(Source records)
* * * * *
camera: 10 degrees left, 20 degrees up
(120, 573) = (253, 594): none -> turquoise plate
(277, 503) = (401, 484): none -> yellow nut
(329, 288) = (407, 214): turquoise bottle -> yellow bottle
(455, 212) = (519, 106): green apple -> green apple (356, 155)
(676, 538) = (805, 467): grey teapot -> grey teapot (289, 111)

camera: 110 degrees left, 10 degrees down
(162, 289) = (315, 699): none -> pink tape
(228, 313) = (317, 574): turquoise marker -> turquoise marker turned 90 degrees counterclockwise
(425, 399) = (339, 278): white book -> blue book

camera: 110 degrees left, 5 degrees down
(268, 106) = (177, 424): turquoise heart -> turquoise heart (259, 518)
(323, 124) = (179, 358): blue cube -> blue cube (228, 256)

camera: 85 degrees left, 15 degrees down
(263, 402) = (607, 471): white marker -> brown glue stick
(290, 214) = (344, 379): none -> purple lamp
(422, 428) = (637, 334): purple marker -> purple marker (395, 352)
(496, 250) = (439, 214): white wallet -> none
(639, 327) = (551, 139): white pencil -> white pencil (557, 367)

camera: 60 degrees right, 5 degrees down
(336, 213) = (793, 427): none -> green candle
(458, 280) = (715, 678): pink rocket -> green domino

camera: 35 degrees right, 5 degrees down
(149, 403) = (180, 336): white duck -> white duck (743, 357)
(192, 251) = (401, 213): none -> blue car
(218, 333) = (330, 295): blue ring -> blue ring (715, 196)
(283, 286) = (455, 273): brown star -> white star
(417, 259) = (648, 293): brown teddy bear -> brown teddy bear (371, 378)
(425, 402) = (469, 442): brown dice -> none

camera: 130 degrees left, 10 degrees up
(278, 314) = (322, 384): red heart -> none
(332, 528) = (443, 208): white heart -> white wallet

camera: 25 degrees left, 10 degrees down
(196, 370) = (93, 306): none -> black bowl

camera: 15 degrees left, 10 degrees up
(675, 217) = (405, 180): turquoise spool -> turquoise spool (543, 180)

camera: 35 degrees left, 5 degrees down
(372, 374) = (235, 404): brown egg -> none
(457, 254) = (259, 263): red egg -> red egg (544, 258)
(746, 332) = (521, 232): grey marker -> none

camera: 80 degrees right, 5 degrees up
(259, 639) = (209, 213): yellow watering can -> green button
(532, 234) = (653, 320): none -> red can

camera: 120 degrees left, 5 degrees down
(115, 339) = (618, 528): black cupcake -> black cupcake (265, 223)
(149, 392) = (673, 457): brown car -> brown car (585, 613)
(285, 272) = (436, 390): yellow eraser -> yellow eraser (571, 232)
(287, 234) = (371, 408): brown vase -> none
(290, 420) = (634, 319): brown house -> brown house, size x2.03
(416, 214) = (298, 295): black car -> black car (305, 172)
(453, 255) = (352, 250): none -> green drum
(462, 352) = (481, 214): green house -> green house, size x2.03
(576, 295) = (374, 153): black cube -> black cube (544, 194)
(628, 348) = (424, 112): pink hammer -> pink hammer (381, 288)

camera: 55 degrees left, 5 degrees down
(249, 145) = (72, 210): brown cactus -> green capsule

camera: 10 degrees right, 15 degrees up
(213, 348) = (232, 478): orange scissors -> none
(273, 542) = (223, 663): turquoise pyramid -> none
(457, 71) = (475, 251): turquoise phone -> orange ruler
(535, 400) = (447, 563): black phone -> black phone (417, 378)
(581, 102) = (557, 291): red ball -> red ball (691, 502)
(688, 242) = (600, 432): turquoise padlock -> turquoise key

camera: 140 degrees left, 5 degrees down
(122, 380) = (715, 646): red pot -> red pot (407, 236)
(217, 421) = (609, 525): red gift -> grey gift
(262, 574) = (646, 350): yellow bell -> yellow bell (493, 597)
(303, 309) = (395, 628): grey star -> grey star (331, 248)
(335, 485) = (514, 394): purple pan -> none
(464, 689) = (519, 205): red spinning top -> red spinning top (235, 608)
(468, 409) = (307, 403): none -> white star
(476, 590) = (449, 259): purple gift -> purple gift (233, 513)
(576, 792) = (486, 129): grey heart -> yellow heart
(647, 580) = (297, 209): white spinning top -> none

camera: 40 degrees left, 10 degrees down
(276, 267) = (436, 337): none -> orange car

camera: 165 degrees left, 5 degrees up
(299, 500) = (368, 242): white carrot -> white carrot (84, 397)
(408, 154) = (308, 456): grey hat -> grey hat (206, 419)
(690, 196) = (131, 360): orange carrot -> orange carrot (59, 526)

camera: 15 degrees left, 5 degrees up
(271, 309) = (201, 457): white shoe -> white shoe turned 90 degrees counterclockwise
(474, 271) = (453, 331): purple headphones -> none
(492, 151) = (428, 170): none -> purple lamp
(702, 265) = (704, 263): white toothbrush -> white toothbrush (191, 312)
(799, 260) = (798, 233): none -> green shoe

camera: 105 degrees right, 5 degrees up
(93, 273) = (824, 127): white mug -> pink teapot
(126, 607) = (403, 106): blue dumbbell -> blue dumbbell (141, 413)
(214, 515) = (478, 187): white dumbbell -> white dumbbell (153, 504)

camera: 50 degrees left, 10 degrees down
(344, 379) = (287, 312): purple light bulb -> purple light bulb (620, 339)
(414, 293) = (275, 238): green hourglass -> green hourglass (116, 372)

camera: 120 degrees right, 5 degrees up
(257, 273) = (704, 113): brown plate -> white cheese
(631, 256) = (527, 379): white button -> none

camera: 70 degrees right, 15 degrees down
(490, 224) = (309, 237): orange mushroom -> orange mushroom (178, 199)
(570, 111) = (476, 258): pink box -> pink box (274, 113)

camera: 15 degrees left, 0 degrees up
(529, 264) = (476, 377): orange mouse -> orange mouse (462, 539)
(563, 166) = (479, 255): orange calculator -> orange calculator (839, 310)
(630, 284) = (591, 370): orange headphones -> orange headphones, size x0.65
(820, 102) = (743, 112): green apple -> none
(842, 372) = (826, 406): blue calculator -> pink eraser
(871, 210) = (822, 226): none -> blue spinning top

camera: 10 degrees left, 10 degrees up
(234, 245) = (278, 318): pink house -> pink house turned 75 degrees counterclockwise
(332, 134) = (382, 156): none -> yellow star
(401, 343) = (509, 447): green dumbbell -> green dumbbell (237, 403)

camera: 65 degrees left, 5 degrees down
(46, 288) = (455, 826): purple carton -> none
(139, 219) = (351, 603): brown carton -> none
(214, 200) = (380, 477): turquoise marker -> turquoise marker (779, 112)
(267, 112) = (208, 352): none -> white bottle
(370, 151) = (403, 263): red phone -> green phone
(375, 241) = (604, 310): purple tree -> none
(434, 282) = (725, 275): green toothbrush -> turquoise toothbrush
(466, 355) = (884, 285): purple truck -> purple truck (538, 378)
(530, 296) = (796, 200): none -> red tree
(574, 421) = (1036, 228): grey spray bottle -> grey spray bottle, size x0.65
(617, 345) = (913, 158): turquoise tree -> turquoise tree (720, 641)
* * * * *
*Problem to solve:*
Write out all the data again, exactly as it appears.

*Task solution:*
camera: 10 degrees left, 20 degrees up
(120, 573) = (253, 594): none -> turquoise plate
(277, 503) = (401, 484): none -> yellow nut
(329, 288) = (407, 214): turquoise bottle -> yellow bottle
(455, 212) = (519, 106): green apple -> green apple (356, 155)
(676, 538) = (805, 467): grey teapot -> grey teapot (289, 111)

camera: 110 degrees left, 10 degrees down
(162, 289) = (315, 699): none -> pink tape
(228, 313) = (317, 574): turquoise marker -> turquoise marker turned 90 degrees counterclockwise
(425, 399) = (339, 278): white book -> blue book

camera: 110 degrees left, 5 degrees down
(268, 106) = (177, 424): turquoise heart -> turquoise heart (259, 518)
(323, 124) = (179, 358): blue cube -> blue cube (228, 256)

camera: 85 degrees left, 15 degrees down
(263, 402) = (607, 471): white marker -> brown glue stick
(290, 214) = (344, 379): none -> purple lamp
(422, 428) = (637, 334): purple marker -> purple marker (395, 352)
(496, 250) = (439, 214): white wallet -> none
(639, 327) = (551, 139): white pencil -> white pencil (557, 367)

camera: 60 degrees right, 5 degrees down
(336, 213) = (793, 427): none -> green candle
(458, 280) = (715, 678): pink rocket -> green domino

camera: 35 degrees right, 5 degrees down
(149, 403) = (180, 336): white duck -> white duck (743, 357)
(192, 251) = (401, 213): none -> blue car
(218, 333) = (330, 295): blue ring -> blue ring (715, 196)
(283, 286) = (455, 273): brown star -> white star
(417, 259) = (648, 293): brown teddy bear -> brown teddy bear (371, 378)
(425, 402) = (469, 442): brown dice -> none

camera: 130 degrees left, 10 degrees up
(278, 314) = (322, 384): red heart -> none
(332, 528) = (443, 208): white heart -> white wallet

camera: 25 degrees left, 10 degrees down
(196, 370) = (93, 306): none -> black bowl

camera: 15 degrees left, 10 degrees up
(675, 217) = (405, 180): turquoise spool -> turquoise spool (543, 180)

camera: 35 degrees left, 5 degrees down
(372, 374) = (235, 404): brown egg -> none
(457, 254) = (259, 263): red egg -> red egg (544, 258)
(746, 332) = (521, 232): grey marker -> none

camera: 80 degrees right, 5 degrees up
(259, 639) = (209, 213): yellow watering can -> green button
(532, 234) = (653, 320): none -> red can

camera: 120 degrees left, 5 degrees down
(115, 339) = (618, 528): black cupcake -> black cupcake (265, 223)
(149, 392) = (673, 457): brown car -> brown car (585, 613)
(285, 272) = (436, 390): yellow eraser -> yellow eraser (571, 232)
(287, 234) = (371, 408): brown vase -> none
(290, 420) = (634, 319): brown house -> brown house, size x2.03
(416, 214) = (298, 295): black car -> black car (305, 172)
(453, 255) = (352, 250): none -> green drum
(462, 352) = (481, 214): green house -> green house, size x2.03
(576, 295) = (374, 153): black cube -> black cube (544, 194)
(628, 348) = (424, 112): pink hammer -> pink hammer (381, 288)

camera: 55 degrees left, 5 degrees down
(249, 145) = (72, 210): brown cactus -> green capsule

camera: 10 degrees right, 15 degrees up
(213, 348) = (232, 478): orange scissors -> none
(273, 542) = (223, 663): turquoise pyramid -> none
(457, 71) = (475, 251): turquoise phone -> orange ruler
(535, 400) = (447, 563): black phone -> black phone (417, 378)
(581, 102) = (557, 291): red ball -> red ball (691, 502)
(688, 242) = (600, 432): turquoise padlock -> turquoise key

camera: 140 degrees left, 5 degrees down
(122, 380) = (715, 646): red pot -> red pot (407, 236)
(217, 421) = (609, 525): red gift -> grey gift
(262, 574) = (646, 350): yellow bell -> yellow bell (493, 597)
(303, 309) = (395, 628): grey star -> grey star (331, 248)
(335, 485) = (514, 394): purple pan -> none
(464, 689) = (519, 205): red spinning top -> red spinning top (235, 608)
(468, 409) = (307, 403): none -> white star
(476, 590) = (449, 259): purple gift -> purple gift (233, 513)
(576, 792) = (486, 129): grey heart -> yellow heart
(647, 580) = (297, 209): white spinning top -> none

camera: 40 degrees left, 10 degrees down
(276, 267) = (436, 337): none -> orange car

camera: 165 degrees left, 5 degrees up
(299, 500) = (368, 242): white carrot -> white carrot (84, 397)
(408, 154) = (308, 456): grey hat -> grey hat (206, 419)
(690, 196) = (131, 360): orange carrot -> orange carrot (59, 526)

camera: 15 degrees left, 5 degrees up
(271, 309) = (201, 457): white shoe -> white shoe turned 90 degrees counterclockwise
(474, 271) = (453, 331): purple headphones -> none
(492, 151) = (428, 170): none -> purple lamp
(702, 265) = (704, 263): white toothbrush -> white toothbrush (191, 312)
(799, 260) = (798, 233): none -> green shoe

camera: 105 degrees right, 5 degrees up
(93, 273) = (824, 127): white mug -> pink teapot
(126, 607) = (403, 106): blue dumbbell -> blue dumbbell (141, 413)
(214, 515) = (478, 187): white dumbbell -> white dumbbell (153, 504)

camera: 50 degrees left, 10 degrees down
(344, 379) = (287, 312): purple light bulb -> purple light bulb (620, 339)
(414, 293) = (275, 238): green hourglass -> green hourglass (116, 372)

camera: 120 degrees right, 5 degrees up
(257, 273) = (704, 113): brown plate -> white cheese
(631, 256) = (527, 379): white button -> none

camera: 70 degrees right, 15 degrees down
(490, 224) = (309, 237): orange mushroom -> orange mushroom (178, 199)
(570, 111) = (476, 258): pink box -> pink box (274, 113)

camera: 15 degrees left, 0 degrees up
(529, 264) = (476, 377): orange mouse -> orange mouse (462, 539)
(563, 166) = (479, 255): orange calculator -> orange calculator (839, 310)
(630, 284) = (591, 370): orange headphones -> orange headphones, size x0.65
(820, 102) = (743, 112): green apple -> none
(842, 372) = (826, 406): blue calculator -> pink eraser
(871, 210) = (822, 226): none -> blue spinning top

camera: 10 degrees left, 10 degrees up
(234, 245) = (278, 318): pink house -> pink house turned 75 degrees counterclockwise
(332, 134) = (382, 156): none -> yellow star
(401, 343) = (509, 447): green dumbbell -> green dumbbell (237, 403)

camera: 65 degrees left, 5 degrees down
(46, 288) = (455, 826): purple carton -> none
(139, 219) = (351, 603): brown carton -> none
(214, 200) = (380, 477): turquoise marker -> turquoise marker (779, 112)
(267, 112) = (208, 352): none -> white bottle
(370, 151) = (403, 263): red phone -> green phone
(375, 241) = (604, 310): purple tree -> none
(434, 282) = (725, 275): green toothbrush -> turquoise toothbrush
(466, 355) = (884, 285): purple truck -> purple truck (538, 378)
(530, 296) = (796, 200): none -> red tree
(574, 421) = (1036, 228): grey spray bottle -> grey spray bottle, size x0.65
(617, 345) = (913, 158): turquoise tree -> turquoise tree (720, 641)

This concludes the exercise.